[Dataset records start]

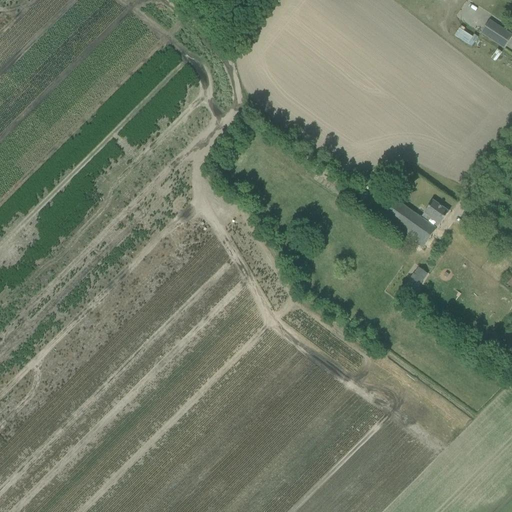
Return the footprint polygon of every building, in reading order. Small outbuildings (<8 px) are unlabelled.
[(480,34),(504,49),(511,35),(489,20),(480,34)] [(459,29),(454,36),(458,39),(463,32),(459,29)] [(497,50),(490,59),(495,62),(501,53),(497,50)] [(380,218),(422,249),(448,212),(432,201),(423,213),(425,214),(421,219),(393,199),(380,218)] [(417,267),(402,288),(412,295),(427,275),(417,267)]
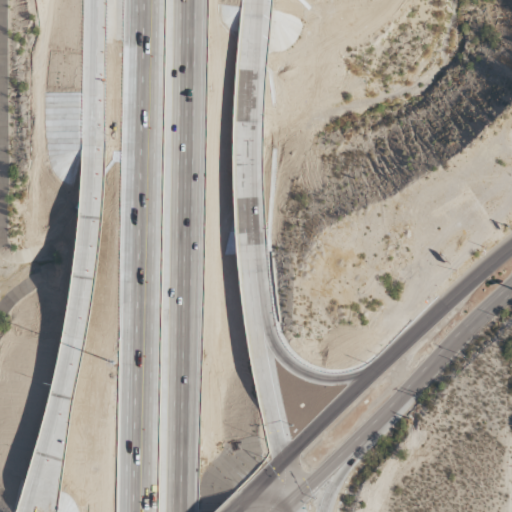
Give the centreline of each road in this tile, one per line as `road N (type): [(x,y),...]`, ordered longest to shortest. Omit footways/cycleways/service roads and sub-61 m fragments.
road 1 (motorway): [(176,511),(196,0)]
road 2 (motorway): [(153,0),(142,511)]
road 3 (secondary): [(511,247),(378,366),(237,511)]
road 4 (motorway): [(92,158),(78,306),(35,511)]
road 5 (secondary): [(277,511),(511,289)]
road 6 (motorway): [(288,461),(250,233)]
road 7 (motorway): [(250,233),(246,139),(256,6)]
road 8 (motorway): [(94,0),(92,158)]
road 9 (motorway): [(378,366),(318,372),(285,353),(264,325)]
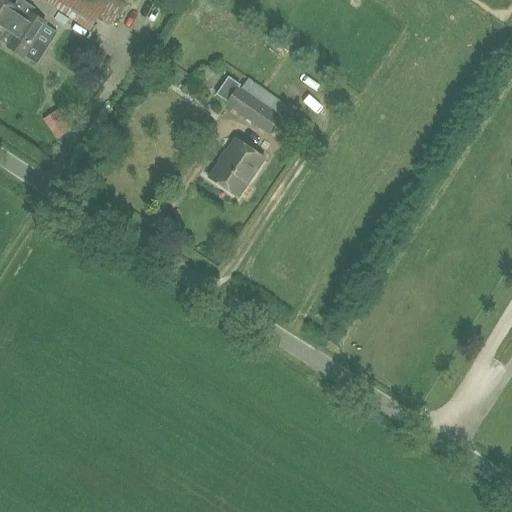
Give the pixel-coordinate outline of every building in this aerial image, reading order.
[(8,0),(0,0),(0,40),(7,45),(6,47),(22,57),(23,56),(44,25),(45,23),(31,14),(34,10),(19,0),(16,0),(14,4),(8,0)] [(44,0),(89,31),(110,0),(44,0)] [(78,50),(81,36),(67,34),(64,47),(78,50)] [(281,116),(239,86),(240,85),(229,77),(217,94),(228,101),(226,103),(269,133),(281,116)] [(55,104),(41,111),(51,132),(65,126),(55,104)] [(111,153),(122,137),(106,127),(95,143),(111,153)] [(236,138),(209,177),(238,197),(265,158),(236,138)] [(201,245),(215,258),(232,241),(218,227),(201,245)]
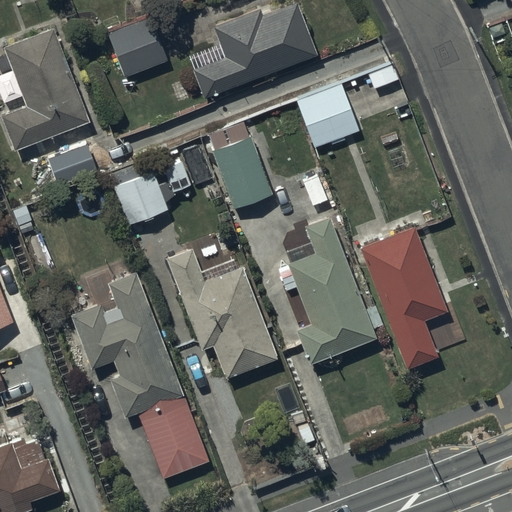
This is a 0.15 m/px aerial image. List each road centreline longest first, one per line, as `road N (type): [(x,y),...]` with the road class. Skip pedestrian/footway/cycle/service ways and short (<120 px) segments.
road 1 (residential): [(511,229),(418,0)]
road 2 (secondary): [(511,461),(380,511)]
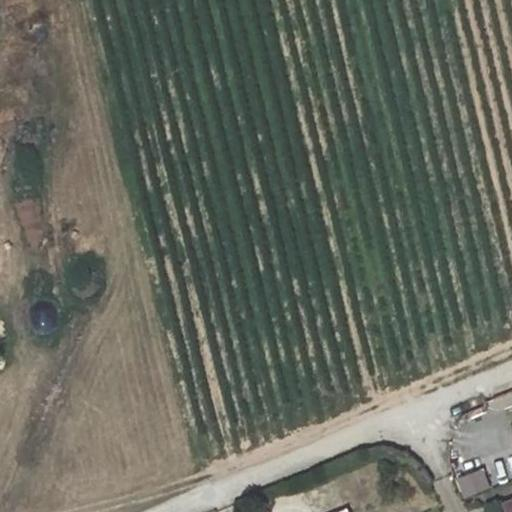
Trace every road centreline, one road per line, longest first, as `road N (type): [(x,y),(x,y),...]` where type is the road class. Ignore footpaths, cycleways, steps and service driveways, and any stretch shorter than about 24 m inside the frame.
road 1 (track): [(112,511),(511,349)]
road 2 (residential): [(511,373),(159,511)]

[Dataset records end]

Return each line of the records that contains the word "reading", treating uppercase and lowercase as different.

Return the footprint polygon of every building, in reading order. Small outbuildings (<8 px) are unlabelled.
Give the pixel-coordinate outline of every building in this aerial image, reading order.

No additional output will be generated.